_ASSIGNMENT:_
Each line of the data should be repeated precisely.

_PROVIDED RECORDS:_
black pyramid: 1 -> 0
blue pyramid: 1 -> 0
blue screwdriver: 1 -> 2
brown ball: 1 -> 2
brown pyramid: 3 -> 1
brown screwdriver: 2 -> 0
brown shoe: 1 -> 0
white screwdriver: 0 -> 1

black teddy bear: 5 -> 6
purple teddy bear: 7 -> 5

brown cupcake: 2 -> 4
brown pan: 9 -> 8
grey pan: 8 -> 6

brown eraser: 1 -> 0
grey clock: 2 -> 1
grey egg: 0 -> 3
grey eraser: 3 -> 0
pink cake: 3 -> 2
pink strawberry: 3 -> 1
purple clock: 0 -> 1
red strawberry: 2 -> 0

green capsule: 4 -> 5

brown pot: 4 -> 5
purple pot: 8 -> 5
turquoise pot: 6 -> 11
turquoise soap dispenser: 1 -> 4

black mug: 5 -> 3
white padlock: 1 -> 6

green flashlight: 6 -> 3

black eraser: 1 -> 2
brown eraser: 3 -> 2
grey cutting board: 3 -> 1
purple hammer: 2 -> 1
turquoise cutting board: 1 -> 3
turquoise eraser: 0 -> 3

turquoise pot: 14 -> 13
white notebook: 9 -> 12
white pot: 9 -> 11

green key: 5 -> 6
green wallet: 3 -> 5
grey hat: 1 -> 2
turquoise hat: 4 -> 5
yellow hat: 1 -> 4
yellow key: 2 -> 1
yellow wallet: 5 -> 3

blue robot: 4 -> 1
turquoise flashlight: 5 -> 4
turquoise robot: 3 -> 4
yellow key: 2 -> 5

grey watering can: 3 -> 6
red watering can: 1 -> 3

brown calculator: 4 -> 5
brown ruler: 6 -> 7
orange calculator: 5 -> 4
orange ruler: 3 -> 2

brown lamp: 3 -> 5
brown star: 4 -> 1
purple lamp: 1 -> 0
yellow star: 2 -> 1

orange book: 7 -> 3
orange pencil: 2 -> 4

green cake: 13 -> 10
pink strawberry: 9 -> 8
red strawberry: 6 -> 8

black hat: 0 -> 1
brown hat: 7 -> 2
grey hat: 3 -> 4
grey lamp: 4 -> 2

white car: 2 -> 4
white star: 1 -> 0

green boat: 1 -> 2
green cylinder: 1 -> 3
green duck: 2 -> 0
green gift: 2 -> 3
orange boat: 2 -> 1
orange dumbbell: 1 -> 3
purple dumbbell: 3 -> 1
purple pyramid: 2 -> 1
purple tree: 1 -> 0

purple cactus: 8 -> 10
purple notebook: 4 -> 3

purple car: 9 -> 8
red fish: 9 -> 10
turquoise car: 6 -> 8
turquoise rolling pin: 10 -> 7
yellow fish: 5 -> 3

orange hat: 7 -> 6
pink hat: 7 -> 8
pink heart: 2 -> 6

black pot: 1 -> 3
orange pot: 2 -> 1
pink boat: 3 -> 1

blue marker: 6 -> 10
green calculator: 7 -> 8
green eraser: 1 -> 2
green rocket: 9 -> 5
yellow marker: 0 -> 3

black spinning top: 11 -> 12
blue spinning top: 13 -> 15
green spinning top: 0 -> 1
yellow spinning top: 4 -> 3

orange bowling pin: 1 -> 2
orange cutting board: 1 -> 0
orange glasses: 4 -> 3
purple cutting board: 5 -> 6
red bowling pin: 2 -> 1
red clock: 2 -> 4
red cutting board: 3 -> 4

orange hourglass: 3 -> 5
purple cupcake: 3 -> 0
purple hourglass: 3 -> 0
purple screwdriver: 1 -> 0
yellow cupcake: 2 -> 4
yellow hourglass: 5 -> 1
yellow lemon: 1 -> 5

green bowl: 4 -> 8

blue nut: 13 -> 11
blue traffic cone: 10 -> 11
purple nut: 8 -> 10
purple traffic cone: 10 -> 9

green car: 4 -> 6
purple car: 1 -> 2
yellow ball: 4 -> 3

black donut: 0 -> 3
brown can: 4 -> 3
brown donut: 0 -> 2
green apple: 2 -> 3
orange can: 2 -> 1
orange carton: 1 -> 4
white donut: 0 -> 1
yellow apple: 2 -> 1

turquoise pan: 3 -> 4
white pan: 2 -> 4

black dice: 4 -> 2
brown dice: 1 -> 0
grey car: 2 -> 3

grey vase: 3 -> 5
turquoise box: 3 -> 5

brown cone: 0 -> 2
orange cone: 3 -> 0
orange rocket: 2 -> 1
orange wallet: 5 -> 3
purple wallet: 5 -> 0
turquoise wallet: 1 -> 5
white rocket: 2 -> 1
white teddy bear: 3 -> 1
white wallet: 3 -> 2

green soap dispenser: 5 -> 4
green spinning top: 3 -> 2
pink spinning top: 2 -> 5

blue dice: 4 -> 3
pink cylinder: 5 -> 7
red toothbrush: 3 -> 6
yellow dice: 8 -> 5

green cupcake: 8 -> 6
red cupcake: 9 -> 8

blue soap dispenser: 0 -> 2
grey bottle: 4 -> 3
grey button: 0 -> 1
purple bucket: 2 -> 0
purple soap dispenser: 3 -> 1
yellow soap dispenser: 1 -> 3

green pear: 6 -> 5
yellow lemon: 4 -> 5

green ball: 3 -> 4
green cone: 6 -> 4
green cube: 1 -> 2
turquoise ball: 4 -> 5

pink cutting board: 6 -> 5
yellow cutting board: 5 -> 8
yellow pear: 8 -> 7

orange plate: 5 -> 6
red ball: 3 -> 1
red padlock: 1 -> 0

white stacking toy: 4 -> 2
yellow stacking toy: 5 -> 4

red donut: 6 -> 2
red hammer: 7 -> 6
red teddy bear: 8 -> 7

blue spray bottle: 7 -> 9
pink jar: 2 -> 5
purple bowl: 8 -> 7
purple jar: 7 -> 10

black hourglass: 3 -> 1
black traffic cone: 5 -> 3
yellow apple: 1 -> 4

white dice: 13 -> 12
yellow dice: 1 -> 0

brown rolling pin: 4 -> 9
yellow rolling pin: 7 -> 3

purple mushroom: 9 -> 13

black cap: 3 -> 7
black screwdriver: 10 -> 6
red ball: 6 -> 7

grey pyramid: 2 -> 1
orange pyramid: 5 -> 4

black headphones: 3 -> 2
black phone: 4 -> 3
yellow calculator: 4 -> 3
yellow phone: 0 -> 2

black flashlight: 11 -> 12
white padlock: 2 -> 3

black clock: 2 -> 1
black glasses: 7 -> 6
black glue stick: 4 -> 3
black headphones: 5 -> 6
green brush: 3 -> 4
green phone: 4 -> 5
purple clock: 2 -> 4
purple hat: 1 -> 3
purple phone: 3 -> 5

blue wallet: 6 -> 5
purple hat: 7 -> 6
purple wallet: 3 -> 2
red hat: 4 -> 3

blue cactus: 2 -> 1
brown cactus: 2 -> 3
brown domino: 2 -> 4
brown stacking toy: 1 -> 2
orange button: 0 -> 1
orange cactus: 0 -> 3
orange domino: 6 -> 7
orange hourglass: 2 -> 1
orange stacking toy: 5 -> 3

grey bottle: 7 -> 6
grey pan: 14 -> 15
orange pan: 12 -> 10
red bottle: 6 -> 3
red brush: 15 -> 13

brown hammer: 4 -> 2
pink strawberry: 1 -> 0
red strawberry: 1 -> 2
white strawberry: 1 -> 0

_TASK SOLUTION:_
black pyramid: 1 -> 0
blue pyramid: 1 -> 0
blue screwdriver: 1 -> 2
brown ball: 1 -> 2
brown pyramid: 3 -> 1
brown screwdriver: 2 -> 0
brown shoe: 1 -> 0
white screwdriver: 0 -> 1

black teddy bear: 5 -> 6
purple teddy bear: 7 -> 5

brown cupcake: 2 -> 4
brown pan: 9 -> 8
grey pan: 8 -> 6

brown eraser: 1 -> 0
grey clock: 2 -> 1
grey egg: 0 -> 3
grey eraser: 3 -> 0
pink cake: 3 -> 2
pink strawberry: 3 -> 1
purple clock: 0 -> 1
red strawberry: 2 -> 0

green capsule: 4 -> 5

brown pot: 4 -> 5
purple pot: 8 -> 5
turquoise pot: 6 -> 11
turquoise soap dispenser: 1 -> 4

black mug: 5 -> 3
white padlock: 1 -> 6

green flashlight: 6 -> 3

black eraser: 1 -> 2
brown eraser: 3 -> 2
grey cutting board: 3 -> 1
purple hammer: 2 -> 1
turquoise cutting board: 1 -> 3
turquoise eraser: 0 -> 3

turquoise pot: 14 -> 13
white notebook: 9 -> 12
white pot: 9 -> 11

green key: 5 -> 6
green wallet: 3 -> 5
grey hat: 1 -> 2
turquoise hat: 4 -> 5
yellow hat: 1 -> 4
yellow key: 2 -> 1
yellow wallet: 5 -> 3

blue robot: 4 -> 1
turquoise flashlight: 5 -> 4
turquoise robot: 3 -> 4
yellow key: 2 -> 5

grey watering can: 3 -> 6
red watering can: 1 -> 3

brown calculator: 4 -> 5
brown ruler: 6 -> 7
orange calculator: 5 -> 4
orange ruler: 3 -> 2

brown lamp: 3 -> 5
brown star: 4 -> 1
purple lamp: 1 -> 0
yellow star: 2 -> 1

orange book: 7 -> 3
orange pencil: 2 -> 4

green cake: 13 -> 10
pink strawberry: 9 -> 8
red strawberry: 6 -> 8

black hat: 0 -> 1
brown hat: 7 -> 2
grey hat: 3 -> 4
grey lamp: 4 -> 2

white car: 2 -> 4
white star: 1 -> 0

green boat: 1 -> 2
green cylinder: 1 -> 3
green duck: 2 -> 0
green gift: 2 -> 3
orange boat: 2 -> 1
orange dumbbell: 1 -> 3
purple dumbbell: 3 -> 1
purple pyramid: 2 -> 1
purple tree: 1 -> 0

purple cactus: 8 -> 10
purple notebook: 4 -> 3

purple car: 9 -> 8
red fish: 9 -> 10
turquoise car: 6 -> 8
turquoise rolling pin: 10 -> 7
yellow fish: 5 -> 3

orange hat: 7 -> 6
pink hat: 7 -> 8
pink heart: 2 -> 6

black pot: 1 -> 3
orange pot: 2 -> 1
pink boat: 3 -> 1

blue marker: 6 -> 10
green calculator: 7 -> 8
green eraser: 1 -> 2
green rocket: 9 -> 5
yellow marker: 0 -> 3

black spinning top: 11 -> 12
blue spinning top: 13 -> 15
green spinning top: 0 -> 1
yellow spinning top: 4 -> 3

orange bowling pin: 1 -> 2
orange cutting board: 1 -> 0
orange glasses: 4 -> 3
purple cutting board: 5 -> 6
red bowling pin: 2 -> 1
red clock: 2 -> 4
red cutting board: 3 -> 4

orange hourglass: 3 -> 5
purple cupcake: 3 -> 0
purple hourglass: 3 -> 0
purple screwdriver: 1 -> 0
yellow cupcake: 2 -> 4
yellow hourglass: 5 -> 1
yellow lemon: 1 -> 5

green bowl: 4 -> 8

blue nut: 13 -> 11
blue traffic cone: 10 -> 11
purple nut: 8 -> 10
purple traffic cone: 10 -> 9

green car: 4 -> 6
purple car: 1 -> 2
yellow ball: 4 -> 3

black donut: 0 -> 3
brown can: 4 -> 3
brown donut: 0 -> 2
green apple: 2 -> 3
orange can: 2 -> 1
orange carton: 1 -> 4
white donut: 0 -> 1
yellow apple: 2 -> 1

turquoise pan: 3 -> 4
white pan: 2 -> 4

black dice: 4 -> 2
brown dice: 1 -> 0
grey car: 2 -> 3

grey vase: 3 -> 5
turquoise box: 3 -> 5

brown cone: 0 -> 2
orange cone: 3 -> 0
orange rocket: 2 -> 1
orange wallet: 5 -> 3
purple wallet: 5 -> 0
turquoise wallet: 1 -> 5
white rocket: 2 -> 1
white teddy bear: 3 -> 1
white wallet: 3 -> 2

green soap dispenser: 5 -> 4
green spinning top: 3 -> 2
pink spinning top: 2 -> 5

blue dice: 4 -> 3
pink cylinder: 5 -> 7
red toothbrush: 3 -> 6
yellow dice: 8 -> 5

green cupcake: 8 -> 6
red cupcake: 9 -> 8

blue soap dispenser: 0 -> 2
grey bottle: 4 -> 3
grey button: 0 -> 1
purple bucket: 2 -> 0
purple soap dispenser: 3 -> 1
yellow soap dispenser: 1 -> 3

green pear: 6 -> 5
yellow lemon: 4 -> 5

green ball: 3 -> 4
green cone: 6 -> 4
green cube: 1 -> 2
turquoise ball: 4 -> 5

pink cutting board: 6 -> 5
yellow cutting board: 5 -> 8
yellow pear: 8 -> 7

orange plate: 5 -> 6
red ball: 3 -> 1
red padlock: 1 -> 0

white stacking toy: 4 -> 2
yellow stacking toy: 5 -> 4

red donut: 6 -> 2
red hammer: 7 -> 6
red teddy bear: 8 -> 7

blue spray bottle: 7 -> 9
pink jar: 2 -> 5
purple bowl: 8 -> 7
purple jar: 7 -> 10

black hourglass: 3 -> 1
black traffic cone: 5 -> 3
yellow apple: 1 -> 4

white dice: 13 -> 12
yellow dice: 1 -> 0

brown rolling pin: 4 -> 9
yellow rolling pin: 7 -> 3

purple mushroom: 9 -> 13

black cap: 3 -> 7
black screwdriver: 10 -> 6
red ball: 6 -> 7

grey pyramid: 2 -> 1
orange pyramid: 5 -> 4

black headphones: 3 -> 2
black phone: 4 -> 3
yellow calculator: 4 -> 3
yellow phone: 0 -> 2

black flashlight: 11 -> 12
white padlock: 2 -> 3

black clock: 2 -> 1
black glasses: 7 -> 6
black glue stick: 4 -> 3
black headphones: 5 -> 6
green brush: 3 -> 4
green phone: 4 -> 5
purple clock: 2 -> 4
purple hat: 1 -> 3
purple phone: 3 -> 5

blue wallet: 6 -> 5
purple hat: 7 -> 6
purple wallet: 3 -> 2
red hat: 4 -> 3

blue cactus: 2 -> 1
brown cactus: 2 -> 3
brown domino: 2 -> 4
brown stacking toy: 1 -> 2
orange button: 0 -> 1
orange cactus: 0 -> 3
orange domino: 6 -> 7
orange hourglass: 2 -> 1
orange stacking toy: 5 -> 3

grey bottle: 7 -> 6
grey pan: 14 -> 15
orange pan: 12 -> 10
red bottle: 6 -> 3
red brush: 15 -> 13

brown hammer: 4 -> 2
pink strawberry: 1 -> 0
red strawberry: 1 -> 2
white strawberry: 1 -> 0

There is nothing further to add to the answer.